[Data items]
--- START ---

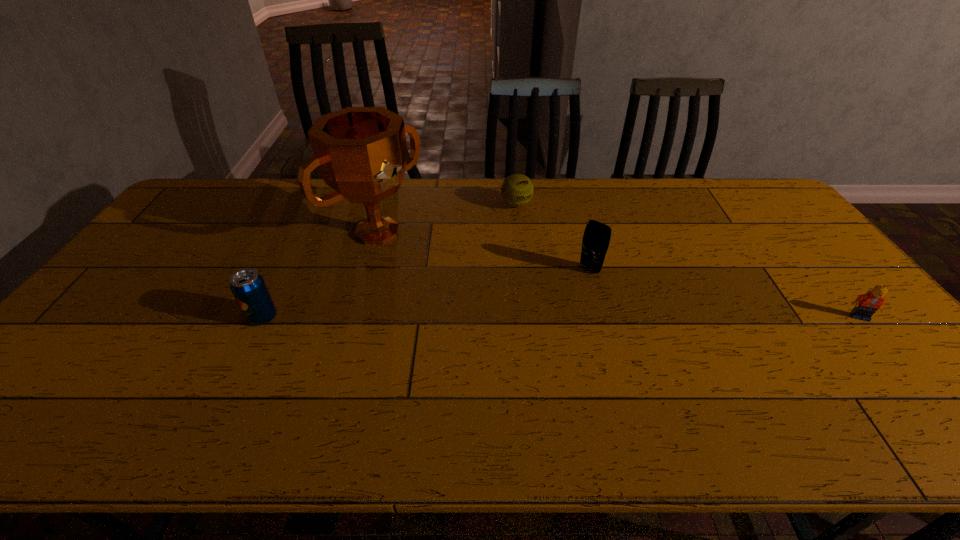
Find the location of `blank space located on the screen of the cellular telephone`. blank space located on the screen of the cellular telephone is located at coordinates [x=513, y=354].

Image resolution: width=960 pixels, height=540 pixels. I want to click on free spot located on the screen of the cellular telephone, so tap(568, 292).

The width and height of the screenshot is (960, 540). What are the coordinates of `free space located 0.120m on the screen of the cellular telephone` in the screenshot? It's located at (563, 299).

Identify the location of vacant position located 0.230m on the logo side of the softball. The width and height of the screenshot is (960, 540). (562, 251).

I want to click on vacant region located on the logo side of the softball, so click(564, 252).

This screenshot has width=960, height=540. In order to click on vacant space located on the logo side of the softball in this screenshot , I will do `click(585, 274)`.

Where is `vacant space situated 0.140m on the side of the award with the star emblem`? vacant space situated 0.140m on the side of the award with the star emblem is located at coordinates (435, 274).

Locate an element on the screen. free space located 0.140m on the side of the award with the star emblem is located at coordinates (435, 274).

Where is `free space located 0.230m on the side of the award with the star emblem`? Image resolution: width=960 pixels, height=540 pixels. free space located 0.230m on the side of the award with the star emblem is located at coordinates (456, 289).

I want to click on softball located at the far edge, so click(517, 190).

--- END ---
--- START ---

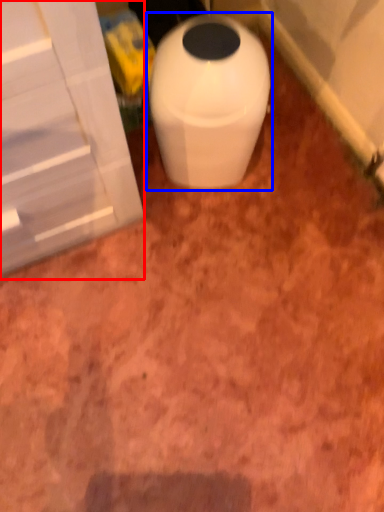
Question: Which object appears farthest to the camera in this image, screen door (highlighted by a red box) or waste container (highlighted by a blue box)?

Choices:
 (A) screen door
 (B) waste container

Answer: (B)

--- END ---

Assigned task: Please extract everything from the line containing "The width and height of the screenshot is (960, 540). What" down to the line containing "This screenshot has", both included, and copy those lines exactly as they appear.

Exercise response:
The width and height of the screenshot is (960, 540). What are the coordinates of `free space located 0.120m on the screen of the cellular telephone` in the screenshot? It's located at (563, 299).

Identify the location of vacant position located 0.230m on the logo side of the softball. The width and height of the screenshot is (960, 540). (562, 251).

I want to click on vacant region located on the logo side of the softball, so click(564, 252).

This screenshot has width=960, height=540. In order to click on vacant space located on the logo side of the softball in this screenshot , I will do `click(585, 274)`.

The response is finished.